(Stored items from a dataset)
---*---
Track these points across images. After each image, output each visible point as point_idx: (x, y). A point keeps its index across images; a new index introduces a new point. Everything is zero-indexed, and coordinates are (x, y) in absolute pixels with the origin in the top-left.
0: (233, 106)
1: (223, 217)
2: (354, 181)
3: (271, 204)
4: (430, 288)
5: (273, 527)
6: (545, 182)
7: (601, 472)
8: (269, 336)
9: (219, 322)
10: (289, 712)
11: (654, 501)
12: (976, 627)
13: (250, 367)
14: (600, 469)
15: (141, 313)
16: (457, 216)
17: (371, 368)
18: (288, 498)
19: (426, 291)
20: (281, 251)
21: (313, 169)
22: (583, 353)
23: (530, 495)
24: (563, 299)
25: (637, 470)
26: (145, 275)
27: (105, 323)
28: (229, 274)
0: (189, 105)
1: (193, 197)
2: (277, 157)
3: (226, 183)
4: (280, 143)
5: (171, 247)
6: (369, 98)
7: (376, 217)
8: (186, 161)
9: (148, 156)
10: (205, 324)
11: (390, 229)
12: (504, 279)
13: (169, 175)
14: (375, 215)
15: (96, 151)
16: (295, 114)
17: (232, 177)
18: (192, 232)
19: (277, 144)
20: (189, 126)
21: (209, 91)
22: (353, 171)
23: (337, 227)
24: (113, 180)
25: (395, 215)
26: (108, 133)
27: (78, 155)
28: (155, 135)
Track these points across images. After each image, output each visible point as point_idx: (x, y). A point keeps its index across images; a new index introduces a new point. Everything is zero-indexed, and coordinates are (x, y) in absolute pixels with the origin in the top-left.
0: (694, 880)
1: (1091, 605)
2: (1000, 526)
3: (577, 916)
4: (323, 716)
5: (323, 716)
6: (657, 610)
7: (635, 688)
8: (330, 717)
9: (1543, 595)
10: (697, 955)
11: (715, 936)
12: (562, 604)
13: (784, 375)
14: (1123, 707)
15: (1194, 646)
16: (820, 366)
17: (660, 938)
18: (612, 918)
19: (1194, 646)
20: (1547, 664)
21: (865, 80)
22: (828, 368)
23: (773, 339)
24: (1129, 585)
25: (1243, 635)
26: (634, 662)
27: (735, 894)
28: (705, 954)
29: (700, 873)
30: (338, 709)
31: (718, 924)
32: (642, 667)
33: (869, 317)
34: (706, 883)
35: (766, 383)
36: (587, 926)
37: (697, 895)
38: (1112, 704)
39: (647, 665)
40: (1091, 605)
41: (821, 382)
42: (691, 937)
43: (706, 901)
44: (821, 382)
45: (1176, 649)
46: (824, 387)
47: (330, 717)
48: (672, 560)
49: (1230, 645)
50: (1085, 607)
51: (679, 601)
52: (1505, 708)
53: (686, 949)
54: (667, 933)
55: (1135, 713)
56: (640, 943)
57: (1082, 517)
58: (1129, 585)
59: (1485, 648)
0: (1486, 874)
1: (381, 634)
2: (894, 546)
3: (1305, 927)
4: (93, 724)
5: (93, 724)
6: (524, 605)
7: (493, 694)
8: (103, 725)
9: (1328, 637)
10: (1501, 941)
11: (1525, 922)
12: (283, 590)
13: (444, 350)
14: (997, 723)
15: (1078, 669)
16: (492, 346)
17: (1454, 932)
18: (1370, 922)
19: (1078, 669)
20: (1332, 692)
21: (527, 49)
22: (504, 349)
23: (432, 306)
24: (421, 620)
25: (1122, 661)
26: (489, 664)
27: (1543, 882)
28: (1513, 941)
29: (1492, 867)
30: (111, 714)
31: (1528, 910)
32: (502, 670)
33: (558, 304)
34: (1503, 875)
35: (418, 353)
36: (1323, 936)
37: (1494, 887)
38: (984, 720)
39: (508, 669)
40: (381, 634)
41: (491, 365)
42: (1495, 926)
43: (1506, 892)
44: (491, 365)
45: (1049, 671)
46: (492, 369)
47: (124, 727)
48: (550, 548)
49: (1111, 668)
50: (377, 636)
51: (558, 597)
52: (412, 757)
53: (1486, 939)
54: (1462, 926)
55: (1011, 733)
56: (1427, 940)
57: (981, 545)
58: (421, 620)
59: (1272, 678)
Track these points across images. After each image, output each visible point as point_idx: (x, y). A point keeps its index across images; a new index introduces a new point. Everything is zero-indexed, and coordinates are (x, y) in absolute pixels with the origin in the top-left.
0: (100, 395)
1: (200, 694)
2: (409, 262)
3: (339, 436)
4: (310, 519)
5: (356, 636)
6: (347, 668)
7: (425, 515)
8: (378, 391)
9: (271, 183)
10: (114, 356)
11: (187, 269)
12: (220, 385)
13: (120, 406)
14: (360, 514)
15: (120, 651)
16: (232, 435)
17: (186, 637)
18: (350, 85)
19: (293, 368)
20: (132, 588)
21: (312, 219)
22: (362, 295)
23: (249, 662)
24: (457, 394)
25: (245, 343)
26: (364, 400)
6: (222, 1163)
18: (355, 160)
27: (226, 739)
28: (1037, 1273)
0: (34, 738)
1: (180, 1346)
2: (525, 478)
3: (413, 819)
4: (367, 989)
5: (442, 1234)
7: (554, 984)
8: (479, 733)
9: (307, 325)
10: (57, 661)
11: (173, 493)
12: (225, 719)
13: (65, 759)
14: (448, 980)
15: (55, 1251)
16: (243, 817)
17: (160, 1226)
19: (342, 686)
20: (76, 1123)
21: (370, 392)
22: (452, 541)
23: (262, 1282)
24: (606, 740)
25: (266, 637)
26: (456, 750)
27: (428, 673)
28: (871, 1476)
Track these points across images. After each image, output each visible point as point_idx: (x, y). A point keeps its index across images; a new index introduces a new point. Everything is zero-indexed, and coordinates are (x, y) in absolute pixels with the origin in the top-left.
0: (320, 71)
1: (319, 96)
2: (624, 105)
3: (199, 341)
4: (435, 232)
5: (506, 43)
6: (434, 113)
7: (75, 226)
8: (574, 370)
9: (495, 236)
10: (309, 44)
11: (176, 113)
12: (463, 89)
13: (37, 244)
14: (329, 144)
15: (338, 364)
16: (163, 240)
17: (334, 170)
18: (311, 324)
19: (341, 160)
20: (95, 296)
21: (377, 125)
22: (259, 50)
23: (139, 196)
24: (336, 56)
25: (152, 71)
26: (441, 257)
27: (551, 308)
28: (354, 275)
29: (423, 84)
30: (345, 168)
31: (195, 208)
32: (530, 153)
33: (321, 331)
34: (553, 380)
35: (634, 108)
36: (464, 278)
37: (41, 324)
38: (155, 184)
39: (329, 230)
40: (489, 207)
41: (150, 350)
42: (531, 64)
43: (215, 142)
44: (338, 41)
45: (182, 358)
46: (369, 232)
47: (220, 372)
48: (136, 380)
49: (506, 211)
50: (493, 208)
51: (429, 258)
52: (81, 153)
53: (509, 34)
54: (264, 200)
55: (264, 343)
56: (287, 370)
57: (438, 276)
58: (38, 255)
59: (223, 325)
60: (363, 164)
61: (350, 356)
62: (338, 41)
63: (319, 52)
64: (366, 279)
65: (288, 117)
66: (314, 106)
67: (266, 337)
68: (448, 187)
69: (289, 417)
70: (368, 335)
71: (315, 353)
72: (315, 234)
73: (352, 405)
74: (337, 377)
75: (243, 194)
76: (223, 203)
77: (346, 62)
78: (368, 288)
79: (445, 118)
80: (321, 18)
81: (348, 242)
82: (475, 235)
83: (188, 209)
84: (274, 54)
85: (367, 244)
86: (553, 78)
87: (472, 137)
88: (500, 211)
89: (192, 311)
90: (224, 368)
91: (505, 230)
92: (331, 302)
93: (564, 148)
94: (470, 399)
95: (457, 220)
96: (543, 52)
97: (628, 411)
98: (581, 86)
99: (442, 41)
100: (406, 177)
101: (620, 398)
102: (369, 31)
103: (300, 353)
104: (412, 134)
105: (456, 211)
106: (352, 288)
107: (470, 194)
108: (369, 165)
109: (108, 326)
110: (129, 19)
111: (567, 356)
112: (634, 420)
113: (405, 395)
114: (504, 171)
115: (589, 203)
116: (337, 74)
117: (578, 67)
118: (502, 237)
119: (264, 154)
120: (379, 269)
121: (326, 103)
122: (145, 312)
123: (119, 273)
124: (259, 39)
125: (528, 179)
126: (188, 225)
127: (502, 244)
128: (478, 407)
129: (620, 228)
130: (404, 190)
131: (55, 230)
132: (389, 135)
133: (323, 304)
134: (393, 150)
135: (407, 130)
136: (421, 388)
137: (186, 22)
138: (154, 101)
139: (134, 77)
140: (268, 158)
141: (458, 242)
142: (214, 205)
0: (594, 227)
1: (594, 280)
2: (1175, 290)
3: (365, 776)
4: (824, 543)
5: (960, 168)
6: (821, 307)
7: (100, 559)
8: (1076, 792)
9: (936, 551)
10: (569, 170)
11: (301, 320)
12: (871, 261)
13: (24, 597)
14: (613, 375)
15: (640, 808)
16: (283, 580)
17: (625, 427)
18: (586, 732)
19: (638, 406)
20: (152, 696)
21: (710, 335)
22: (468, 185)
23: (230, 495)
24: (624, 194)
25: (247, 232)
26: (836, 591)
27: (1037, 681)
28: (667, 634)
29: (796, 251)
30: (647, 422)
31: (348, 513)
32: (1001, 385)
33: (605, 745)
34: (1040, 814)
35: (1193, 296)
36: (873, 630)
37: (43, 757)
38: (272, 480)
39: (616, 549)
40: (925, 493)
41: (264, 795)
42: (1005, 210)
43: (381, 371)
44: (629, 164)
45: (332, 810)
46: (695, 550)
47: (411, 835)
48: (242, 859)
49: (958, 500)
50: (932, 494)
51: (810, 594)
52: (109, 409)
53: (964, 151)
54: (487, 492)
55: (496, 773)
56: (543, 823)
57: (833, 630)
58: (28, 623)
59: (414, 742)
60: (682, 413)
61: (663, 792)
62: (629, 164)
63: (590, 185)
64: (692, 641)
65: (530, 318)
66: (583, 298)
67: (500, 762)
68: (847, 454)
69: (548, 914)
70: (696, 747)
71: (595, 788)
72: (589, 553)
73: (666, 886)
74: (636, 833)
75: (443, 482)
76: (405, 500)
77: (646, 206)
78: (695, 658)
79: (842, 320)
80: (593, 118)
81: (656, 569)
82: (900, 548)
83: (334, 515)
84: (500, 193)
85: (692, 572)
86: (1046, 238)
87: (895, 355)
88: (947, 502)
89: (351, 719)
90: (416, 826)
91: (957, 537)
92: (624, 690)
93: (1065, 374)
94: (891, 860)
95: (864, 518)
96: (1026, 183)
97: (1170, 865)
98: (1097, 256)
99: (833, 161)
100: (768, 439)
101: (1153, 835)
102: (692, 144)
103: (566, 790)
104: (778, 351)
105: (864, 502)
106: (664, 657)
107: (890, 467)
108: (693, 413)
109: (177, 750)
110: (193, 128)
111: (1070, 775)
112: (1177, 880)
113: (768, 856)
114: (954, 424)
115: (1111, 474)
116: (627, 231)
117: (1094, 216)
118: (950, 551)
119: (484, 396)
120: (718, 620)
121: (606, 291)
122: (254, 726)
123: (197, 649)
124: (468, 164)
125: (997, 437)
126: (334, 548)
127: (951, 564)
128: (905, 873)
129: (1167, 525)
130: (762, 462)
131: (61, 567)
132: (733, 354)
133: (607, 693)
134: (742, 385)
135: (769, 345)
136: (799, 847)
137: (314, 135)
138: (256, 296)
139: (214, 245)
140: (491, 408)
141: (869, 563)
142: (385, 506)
---*---
> TASK TO COMPLETE
Pull out the lines running from the start of the items through the line containing "28: (155, 135)", with both ends included, and reproduce them exactly.

> TASK ANSWER
Track these points across images. After each image, output each visible point as point_idx: (x, y). A point keeps its index across images; a new index introduces a new point. Everything is zero-indexed, and coordinates are (x, y) in absolute pixels with the origin in the top-left.
0: (233, 106)
1: (223, 217)
2: (354, 181)
3: (271, 204)
4: (430, 288)
5: (273, 527)
6: (545, 182)
7: (601, 472)
8: (269, 336)
9: (219, 322)
10: (289, 712)
11: (654, 501)
12: (976, 627)
13: (250, 367)
14: (600, 469)
15: (141, 313)
16: (457, 216)
17: (371, 368)
18: (288, 498)
19: (426, 291)
20: (281, 251)
21: (313, 169)
22: (583, 353)
23: (530, 495)
24: (563, 299)
25: (637, 470)
26: (145, 275)
27: (105, 323)
28: (229, 274)
0: (189, 105)
1: (193, 197)
2: (277, 157)
3: (226, 183)
4: (280, 143)
5: (171, 247)
6: (369, 98)
7: (376, 217)
8: (186, 161)
9: (148, 156)
10: (205, 324)
11: (390, 229)
12: (504, 279)
13: (169, 175)
14: (375, 215)
15: (96, 151)
16: (295, 114)
17: (232, 177)
18: (192, 232)
19: (277, 144)
20: (189, 126)
21: (209, 91)
22: (353, 171)
23: (337, 227)
24: (113, 180)
25: (395, 215)
26: (108, 133)
27: (78, 155)
28: (155, 135)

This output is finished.